**Object state comparisons**
********************

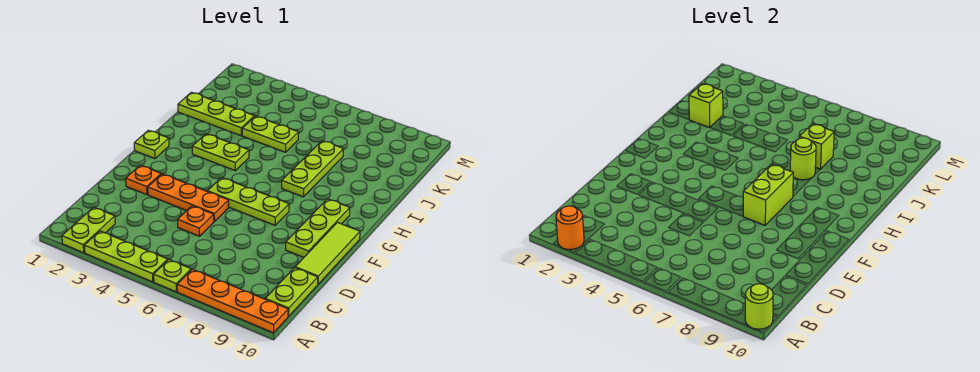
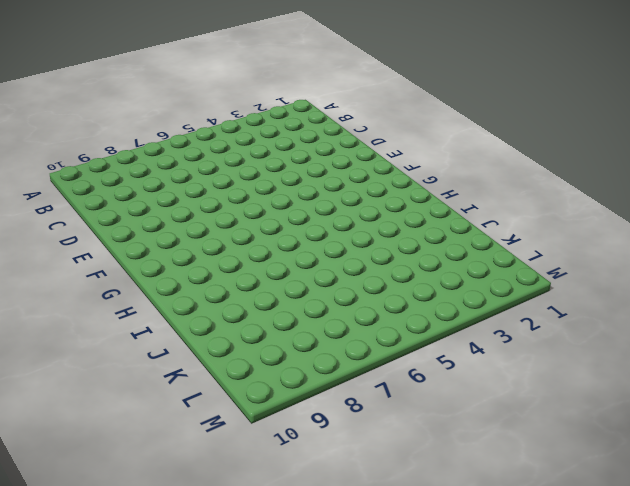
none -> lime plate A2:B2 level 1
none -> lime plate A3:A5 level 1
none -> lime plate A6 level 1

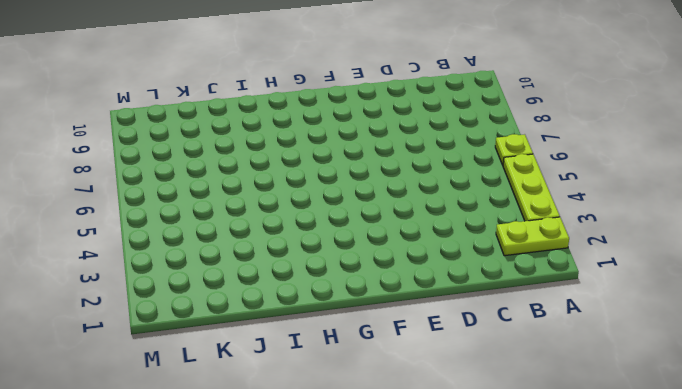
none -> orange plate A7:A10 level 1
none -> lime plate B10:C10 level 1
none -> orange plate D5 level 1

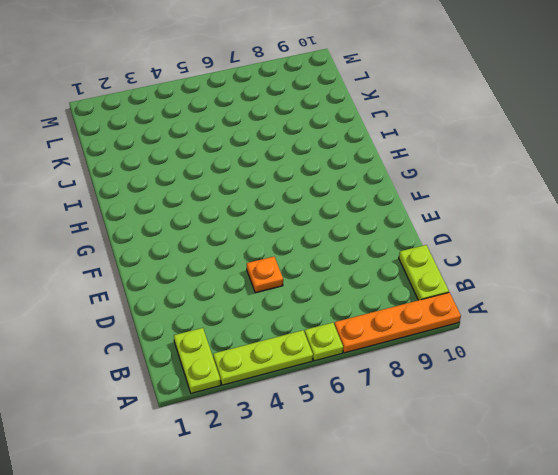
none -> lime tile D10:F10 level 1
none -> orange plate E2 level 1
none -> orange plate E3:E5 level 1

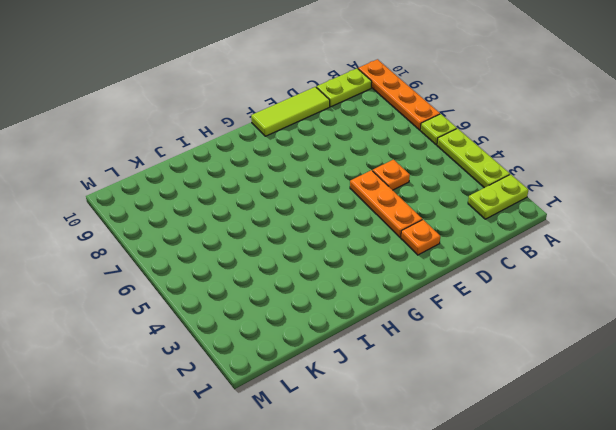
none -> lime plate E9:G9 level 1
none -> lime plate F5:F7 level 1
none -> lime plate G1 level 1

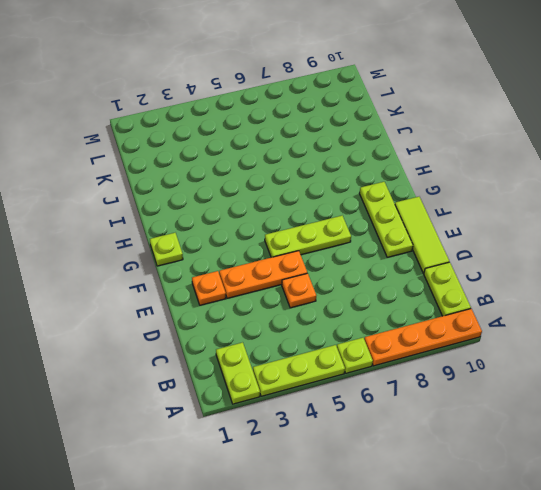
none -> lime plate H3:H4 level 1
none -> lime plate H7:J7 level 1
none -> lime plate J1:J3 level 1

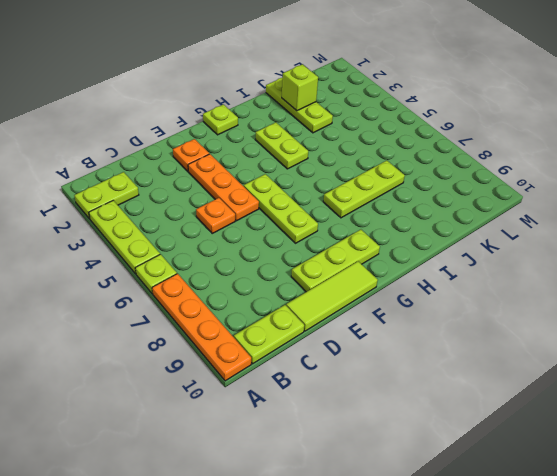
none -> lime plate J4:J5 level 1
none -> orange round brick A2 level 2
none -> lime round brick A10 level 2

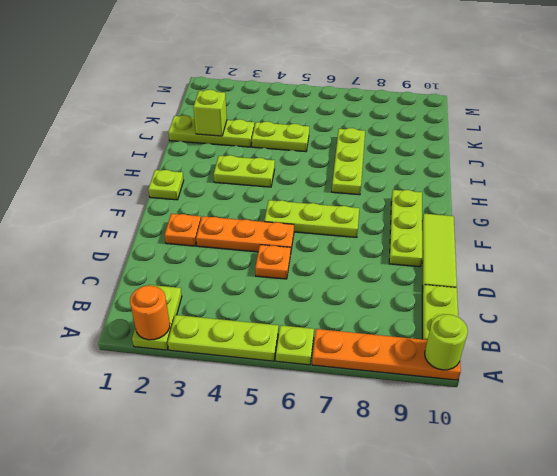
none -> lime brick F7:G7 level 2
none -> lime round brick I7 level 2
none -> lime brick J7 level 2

********************

**TASK PROMPT**
Beginning with the line that contains "none -> lime plate B10:C10 level 1" and ending with the last line of the entries above, repeat each line exactly, but not the pictures.

**SOLUTION TO THE EXERCISE**
none -> lime plate B10:C10 level 1
none -> orange plate D5 level 1

none -> lime tile D10:F10 level 1
none -> orange plate E2 level 1
none -> orange plate E3:E5 level 1

none -> lime plate E9:G9 level 1
none -> lime plate F5:F7 level 1
none -> lime plate G1 level 1

none -> lime plate H3:H4 level 1
none -> lime plate H7:J7 level 1
none -> lime plate J1:J3 level 1

none -> lime plate J4:J5 level 1
none -> orange round brick A2 level 2
none -> lime round brick A10 level 2

none -> lime brick F7:G7 level 2
none -> lime round brick I7 level 2
none -> lime brick J7 level 2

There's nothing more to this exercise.